**WHAT YOU HAVE TO DO:** For the material below, return exactly the lines starting at the one holding "white trophy: 8 -> 5" and ending at the one holding "orange bowl: 0 -> 1", counting both as part of the range.

**INPUT FOR THIS TASK:**
BEGIN

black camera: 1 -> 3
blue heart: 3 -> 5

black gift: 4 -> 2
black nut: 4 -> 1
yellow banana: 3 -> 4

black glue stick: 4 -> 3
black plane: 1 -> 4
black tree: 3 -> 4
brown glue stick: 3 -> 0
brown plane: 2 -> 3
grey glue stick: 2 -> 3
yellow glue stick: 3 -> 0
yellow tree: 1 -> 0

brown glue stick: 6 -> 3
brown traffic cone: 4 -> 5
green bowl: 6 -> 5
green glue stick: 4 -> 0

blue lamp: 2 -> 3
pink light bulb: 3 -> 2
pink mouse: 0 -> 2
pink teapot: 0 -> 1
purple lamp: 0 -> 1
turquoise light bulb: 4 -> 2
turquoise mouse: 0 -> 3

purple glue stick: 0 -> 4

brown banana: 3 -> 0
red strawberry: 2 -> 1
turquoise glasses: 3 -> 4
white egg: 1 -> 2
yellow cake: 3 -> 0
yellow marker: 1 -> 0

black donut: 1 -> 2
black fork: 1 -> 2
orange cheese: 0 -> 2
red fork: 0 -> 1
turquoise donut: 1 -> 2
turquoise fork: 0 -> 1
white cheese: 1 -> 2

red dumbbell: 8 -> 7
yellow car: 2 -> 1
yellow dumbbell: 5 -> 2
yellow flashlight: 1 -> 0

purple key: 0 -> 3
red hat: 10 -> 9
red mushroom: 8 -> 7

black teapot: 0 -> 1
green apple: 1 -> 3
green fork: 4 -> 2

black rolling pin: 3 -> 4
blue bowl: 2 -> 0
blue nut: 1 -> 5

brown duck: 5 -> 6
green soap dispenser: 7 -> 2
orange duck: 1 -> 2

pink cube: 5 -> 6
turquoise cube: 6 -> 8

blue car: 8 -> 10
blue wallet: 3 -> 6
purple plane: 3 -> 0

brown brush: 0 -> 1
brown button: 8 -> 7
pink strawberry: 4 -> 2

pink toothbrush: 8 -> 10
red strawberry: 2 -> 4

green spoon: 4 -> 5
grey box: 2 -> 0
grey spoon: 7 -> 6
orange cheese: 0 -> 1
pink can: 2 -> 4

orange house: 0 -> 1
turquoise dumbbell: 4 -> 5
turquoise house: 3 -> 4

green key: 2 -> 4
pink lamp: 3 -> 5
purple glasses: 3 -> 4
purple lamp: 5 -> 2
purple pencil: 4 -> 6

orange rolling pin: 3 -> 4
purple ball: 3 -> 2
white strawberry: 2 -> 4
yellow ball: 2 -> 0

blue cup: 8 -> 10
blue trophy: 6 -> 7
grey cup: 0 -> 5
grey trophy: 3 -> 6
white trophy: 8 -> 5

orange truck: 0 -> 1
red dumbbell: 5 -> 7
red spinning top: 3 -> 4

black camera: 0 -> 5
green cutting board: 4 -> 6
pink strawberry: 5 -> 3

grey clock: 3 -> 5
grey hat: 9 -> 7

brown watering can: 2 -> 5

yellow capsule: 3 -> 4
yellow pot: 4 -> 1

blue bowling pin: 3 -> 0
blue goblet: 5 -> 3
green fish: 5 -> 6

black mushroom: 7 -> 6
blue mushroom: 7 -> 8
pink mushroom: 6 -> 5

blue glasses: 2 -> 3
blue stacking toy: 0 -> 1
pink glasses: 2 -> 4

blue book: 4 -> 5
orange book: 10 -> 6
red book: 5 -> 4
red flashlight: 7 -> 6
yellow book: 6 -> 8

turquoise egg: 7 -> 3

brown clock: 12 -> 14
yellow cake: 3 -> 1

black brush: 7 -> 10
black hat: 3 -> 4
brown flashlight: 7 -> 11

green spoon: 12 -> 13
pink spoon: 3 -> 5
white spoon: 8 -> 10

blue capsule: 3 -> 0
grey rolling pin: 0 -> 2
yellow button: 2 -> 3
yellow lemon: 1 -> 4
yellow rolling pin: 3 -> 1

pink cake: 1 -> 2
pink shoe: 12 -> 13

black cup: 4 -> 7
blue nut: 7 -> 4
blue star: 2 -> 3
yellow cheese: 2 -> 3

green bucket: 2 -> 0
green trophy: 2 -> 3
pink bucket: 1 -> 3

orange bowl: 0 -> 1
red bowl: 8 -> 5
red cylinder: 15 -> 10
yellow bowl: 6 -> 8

END

**TASK ANSWER:**
white trophy: 8 -> 5

orange truck: 0 -> 1
red dumbbell: 5 -> 7
red spinning top: 3 -> 4

black camera: 0 -> 5
green cutting board: 4 -> 6
pink strawberry: 5 -> 3

grey clock: 3 -> 5
grey hat: 9 -> 7

brown watering can: 2 -> 5

yellow capsule: 3 -> 4
yellow pot: 4 -> 1

blue bowling pin: 3 -> 0
blue goblet: 5 -> 3
green fish: 5 -> 6

black mushroom: 7 -> 6
blue mushroom: 7 -> 8
pink mushroom: 6 -> 5

blue glasses: 2 -> 3
blue stacking toy: 0 -> 1
pink glasses: 2 -> 4

blue book: 4 -> 5
orange book: 10 -> 6
red book: 5 -> 4
red flashlight: 7 -> 6
yellow book: 6 -> 8

turquoise egg: 7 -> 3

brown clock: 12 -> 14
yellow cake: 3 -> 1

black brush: 7 -> 10
black hat: 3 -> 4
brown flashlight: 7 -> 11

green spoon: 12 -> 13
pink spoon: 3 -> 5
white spoon: 8 -> 10

blue capsule: 3 -> 0
grey rolling pin: 0 -> 2
yellow button: 2 -> 3
yellow lemon: 1 -> 4
yellow rolling pin: 3 -> 1

pink cake: 1 -> 2
pink shoe: 12 -> 13

black cup: 4 -> 7
blue nut: 7 -> 4
blue star: 2 -> 3
yellow cheese: 2 -> 3

green bucket: 2 -> 0
green trophy: 2 -> 3
pink bucket: 1 -> 3

orange bowl: 0 -> 1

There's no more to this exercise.